> **What you are asked to do**: List each line of the data that holds the word "tile".

[Spatial object tracking data]
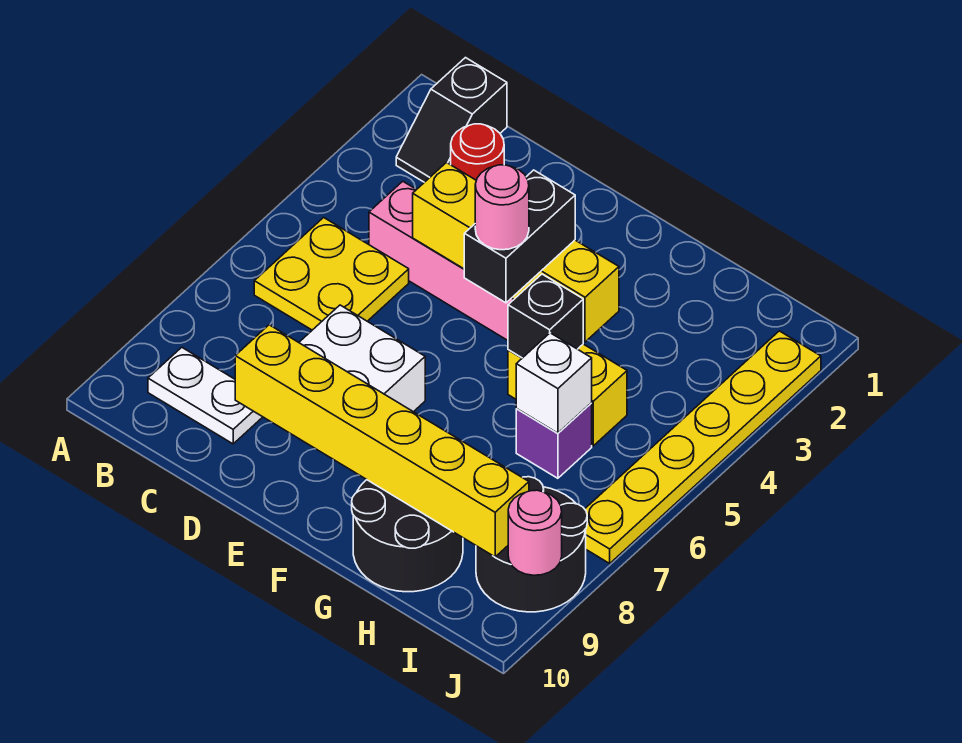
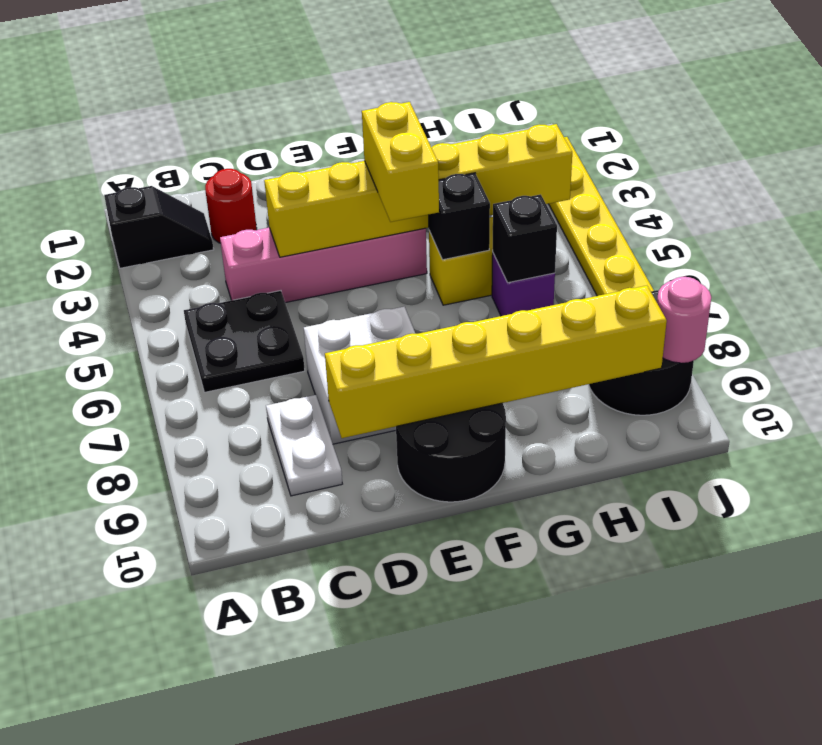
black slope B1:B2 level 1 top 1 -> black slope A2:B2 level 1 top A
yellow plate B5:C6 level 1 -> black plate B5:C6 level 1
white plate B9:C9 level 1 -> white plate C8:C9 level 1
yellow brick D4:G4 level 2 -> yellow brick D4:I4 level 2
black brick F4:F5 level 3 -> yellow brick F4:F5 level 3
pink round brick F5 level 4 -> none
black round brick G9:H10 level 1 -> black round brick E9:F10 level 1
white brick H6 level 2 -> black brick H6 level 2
* * *
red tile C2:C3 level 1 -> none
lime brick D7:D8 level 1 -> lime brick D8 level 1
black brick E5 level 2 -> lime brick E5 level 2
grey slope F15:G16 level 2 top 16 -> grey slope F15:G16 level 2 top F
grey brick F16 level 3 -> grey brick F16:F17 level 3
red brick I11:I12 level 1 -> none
* * *
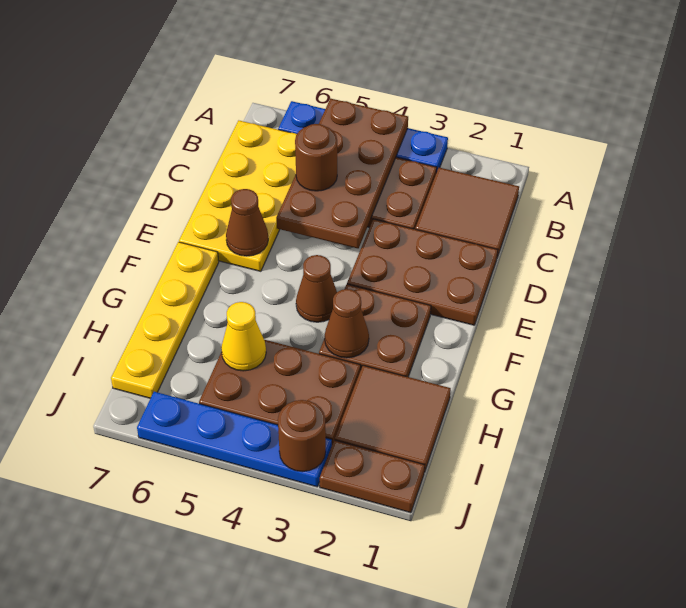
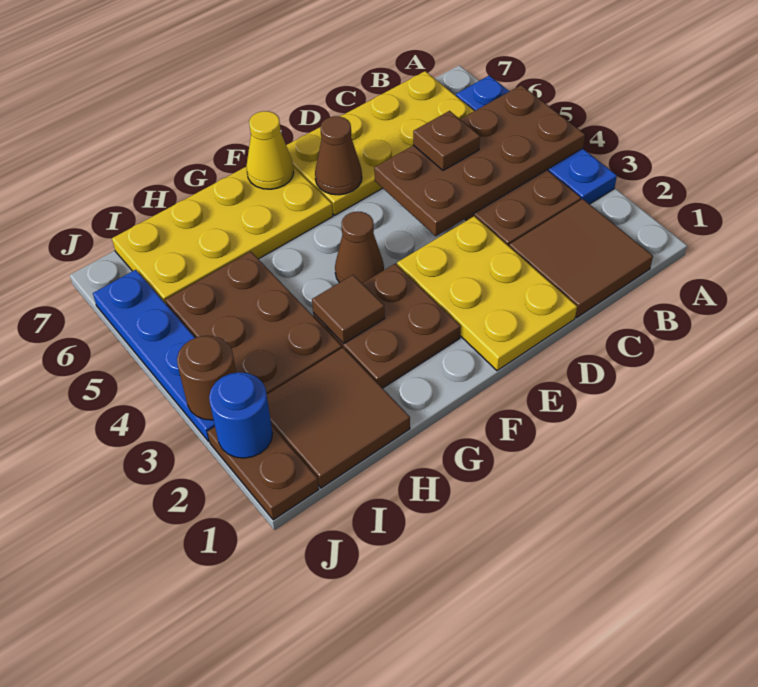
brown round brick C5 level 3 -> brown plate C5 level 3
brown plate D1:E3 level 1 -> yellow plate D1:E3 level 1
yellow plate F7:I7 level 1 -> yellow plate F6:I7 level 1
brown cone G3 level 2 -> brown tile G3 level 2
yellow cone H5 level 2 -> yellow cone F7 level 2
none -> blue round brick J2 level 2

> **Response to this exercise**:
red tile C2:C3 level 1 -> none
brown cone G3 level 2 -> brown tile G3 level 2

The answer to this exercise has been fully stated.